Task objective = Copying exactly, give the lines in the material below from the one with "L3: 330uH (GND, SIG) -> 330uH (+3V3, GND)" to the one with "VR2: 500k (GND, IN, wiper", ends included, and nothing besides.

Material shown =
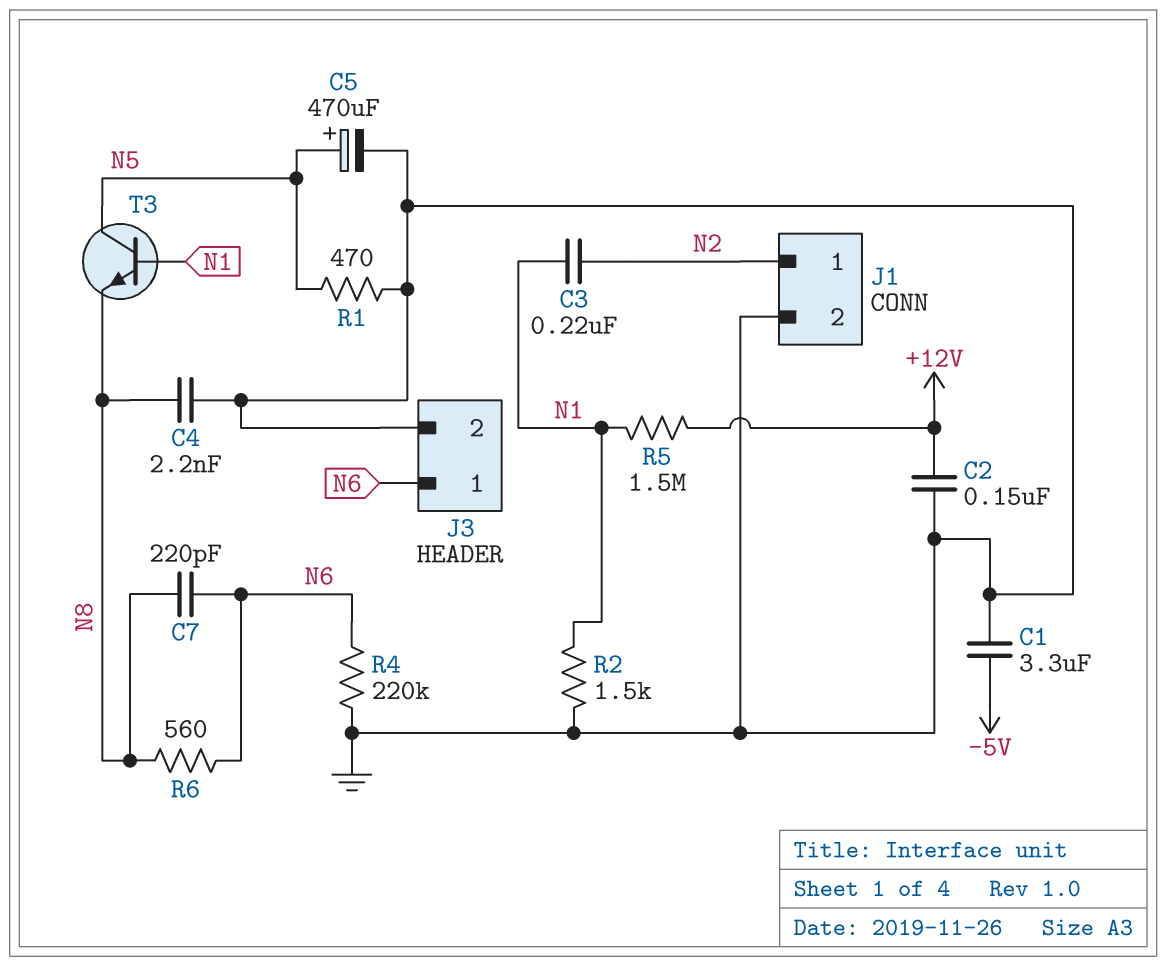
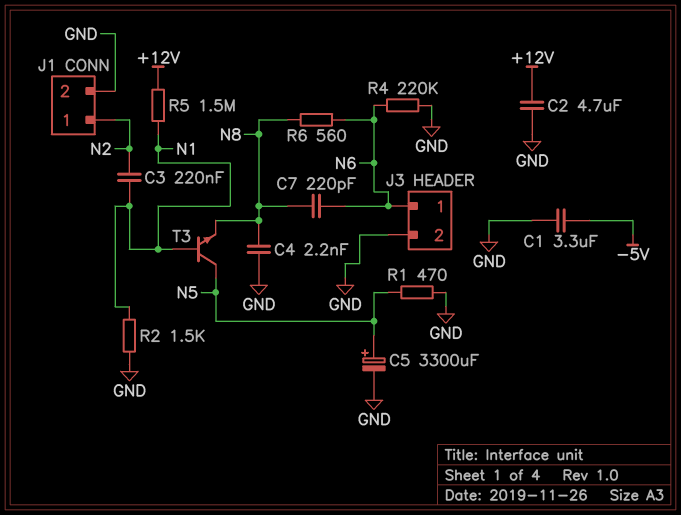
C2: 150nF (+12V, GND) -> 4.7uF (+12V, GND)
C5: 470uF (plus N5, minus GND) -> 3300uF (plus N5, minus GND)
--
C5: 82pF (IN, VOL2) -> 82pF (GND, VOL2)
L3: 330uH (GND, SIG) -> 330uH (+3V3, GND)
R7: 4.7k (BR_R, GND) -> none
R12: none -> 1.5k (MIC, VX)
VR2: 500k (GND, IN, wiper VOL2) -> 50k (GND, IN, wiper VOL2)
--
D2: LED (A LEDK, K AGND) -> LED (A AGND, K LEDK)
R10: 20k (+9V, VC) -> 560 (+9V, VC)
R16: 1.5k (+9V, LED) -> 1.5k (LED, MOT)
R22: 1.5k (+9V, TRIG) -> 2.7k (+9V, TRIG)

Task output =
L3: 330uH (GND, SIG) -> 330uH (+3V3, GND)
R7: 4.7k (BR_R, GND) -> none
R12: none -> 1.5k (MIC, VX)
VR2: 500k (GND, IN, wiper VOL2) -> 50k (GND, IN, wiper VOL2)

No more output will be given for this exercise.